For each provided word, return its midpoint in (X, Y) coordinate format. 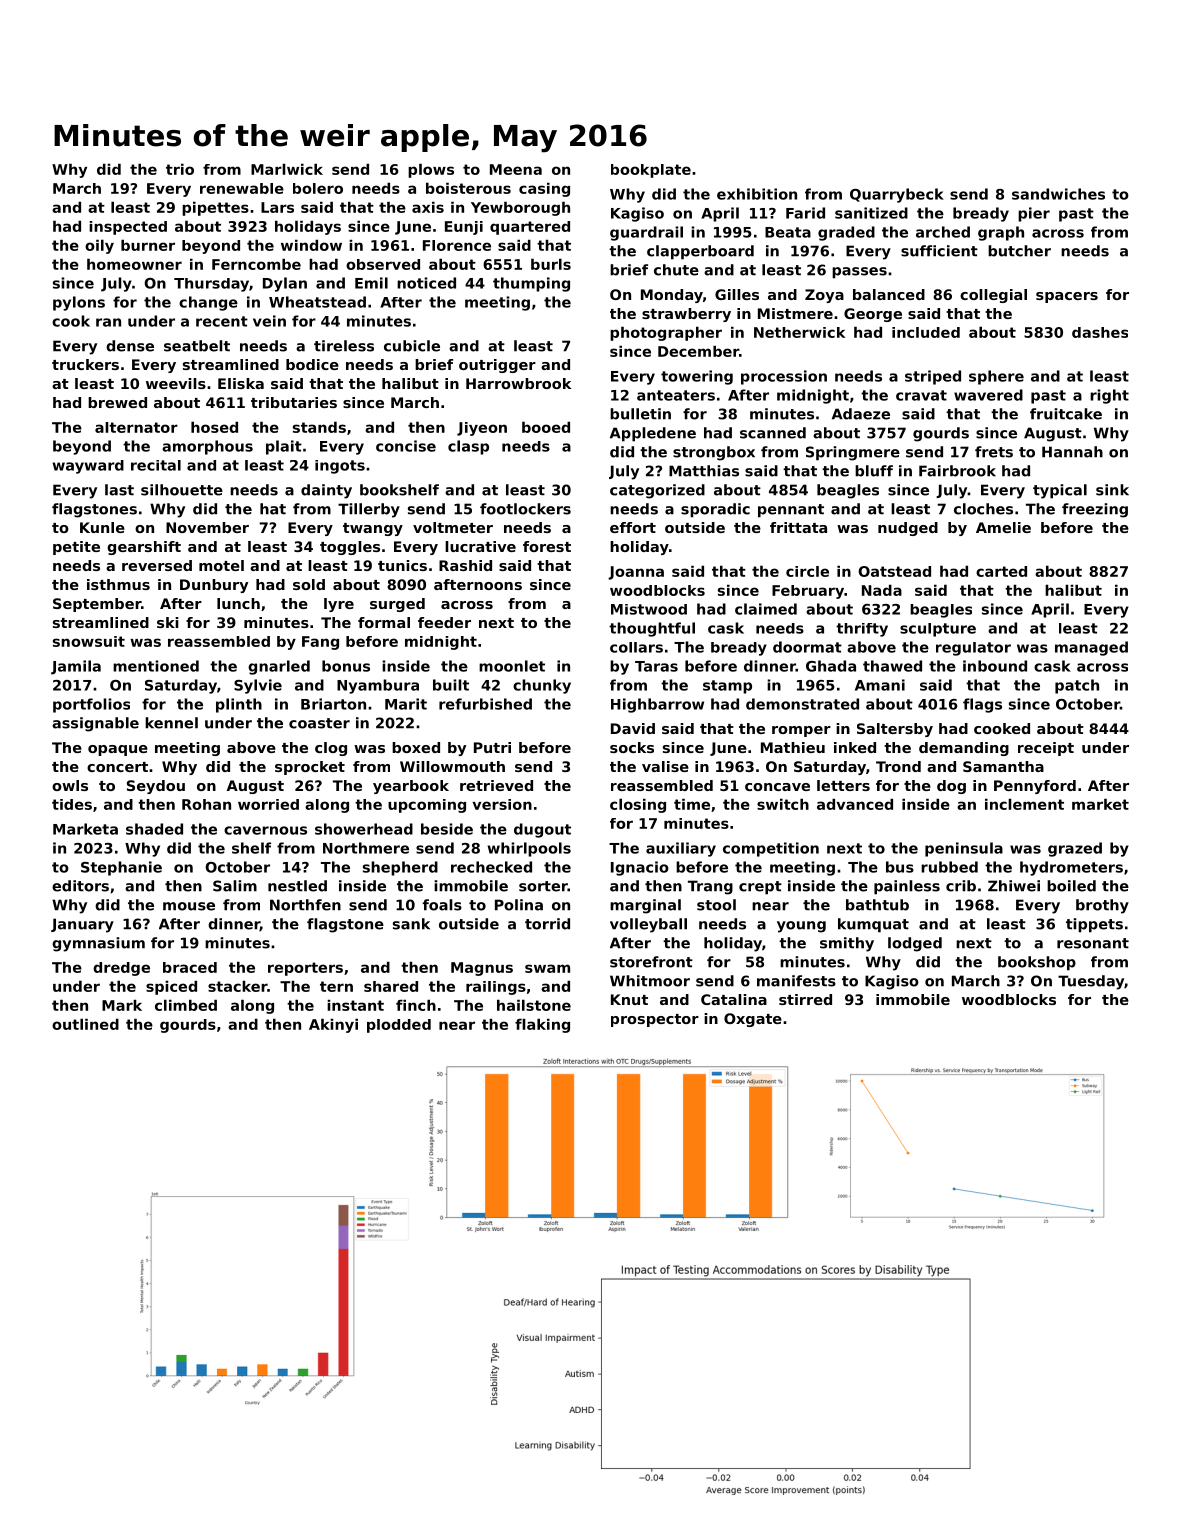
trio (180, 169)
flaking (542, 1025)
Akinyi (333, 1025)
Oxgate (753, 1020)
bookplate (651, 171)
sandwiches (1058, 194)
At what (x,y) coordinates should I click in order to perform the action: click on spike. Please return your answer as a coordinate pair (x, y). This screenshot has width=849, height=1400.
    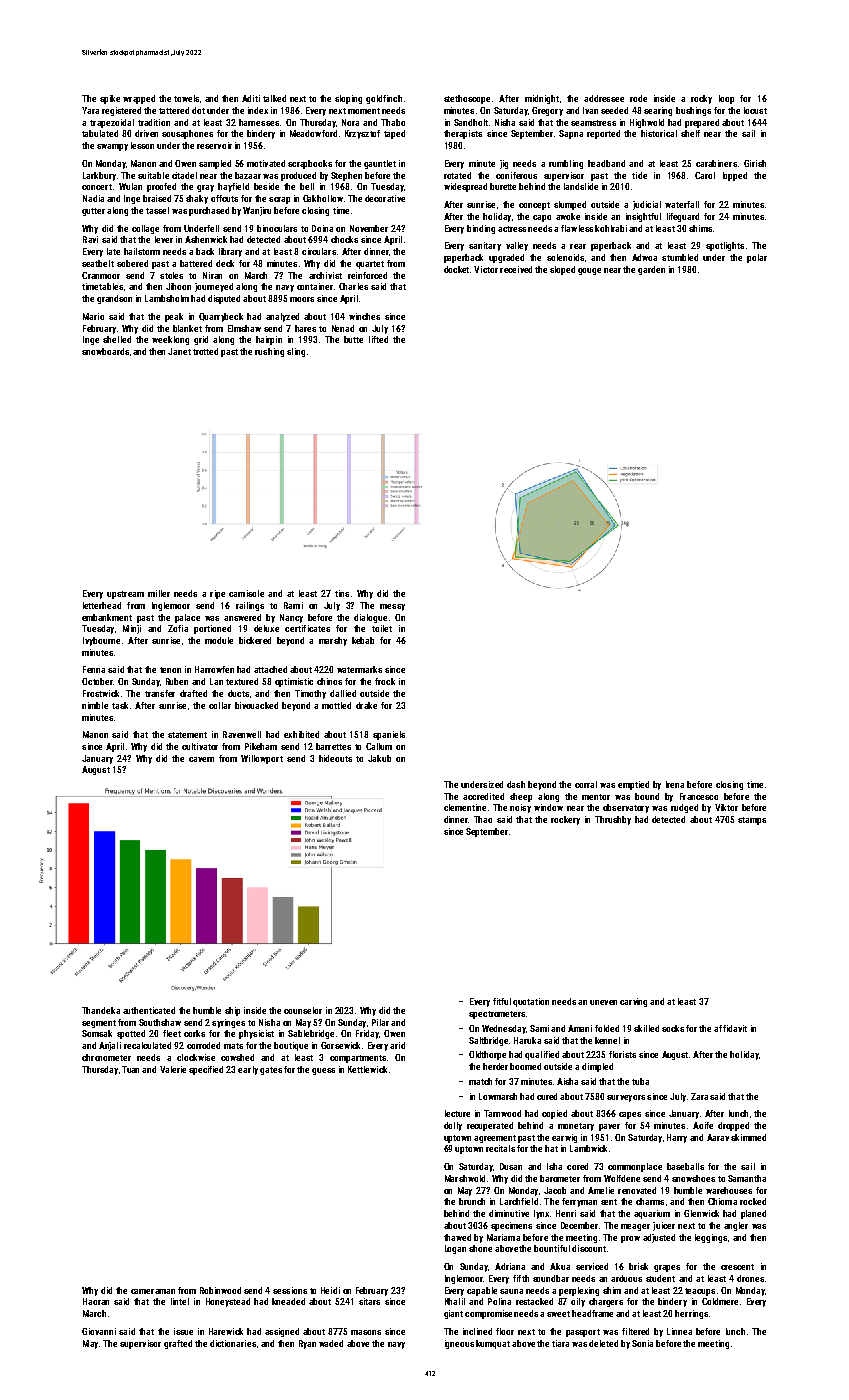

================================

• _Request_
Arrange every line of the items above as a Markdown table with the columns No. and Line, numbering the rows and skipping blank lines. Leave the pictures out of the table.

• _Expected answer_
| No. | Line |
|---|---|
| 1 | For each provided word, return its midpoint in (X, Y) coordinate format.  |
| 2 | trio (180, 169) |
| 3 | flaking (542, 1025) |
| 4 | Akinyi (333, 1025) |
| 5 | Oxgate (753, 1020) |
| 6 | bookplate (651, 171) |
| 7 | sandwiches (1058, 194) |
| 8 | At what (x,y) coordinates should I click in order to perform the action: click on spike. Please return your answer as a coordinate pair (x, y). This screenshot has width=849, height=1400. |